▶ _WHAT IS NEEDED_: With the pictures excluded, retype the records that follow exactly.

##########

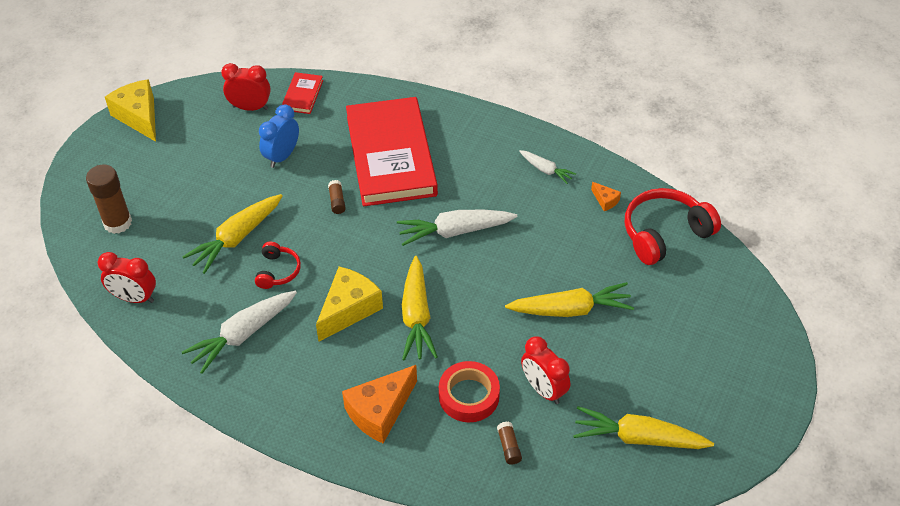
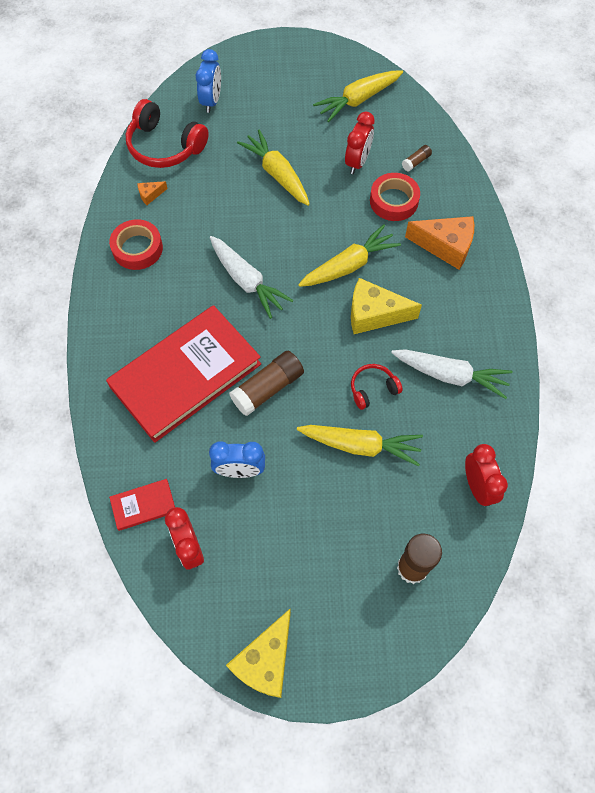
camera: 120 degrees left, 15 degrees up
(337, 201) = (267, 388): brown glue stick -> brown glue stick, size x2.05
(546, 170) = (137, 248): white carrot -> red tape
(605, 200) = (150, 195): orange cheese -> orange cheese turned 135 degrees counterclockwise
(638, 438) = (358, 100): yellow carrot -> yellow carrot turned 75 degrees clockwise
(711, 296) = (211, 101): none -> blue clock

##########

▶ _SOLUTION BELOW_:
camera: 120 degrees left, 15 degrees up
(337, 201) = (267, 388): brown glue stick -> brown glue stick, size x2.05
(546, 170) = (137, 248): white carrot -> red tape
(605, 200) = (150, 195): orange cheese -> orange cheese turned 135 degrees counterclockwise
(638, 438) = (358, 100): yellow carrot -> yellow carrot turned 75 degrees clockwise
(711, 296) = (211, 101): none -> blue clock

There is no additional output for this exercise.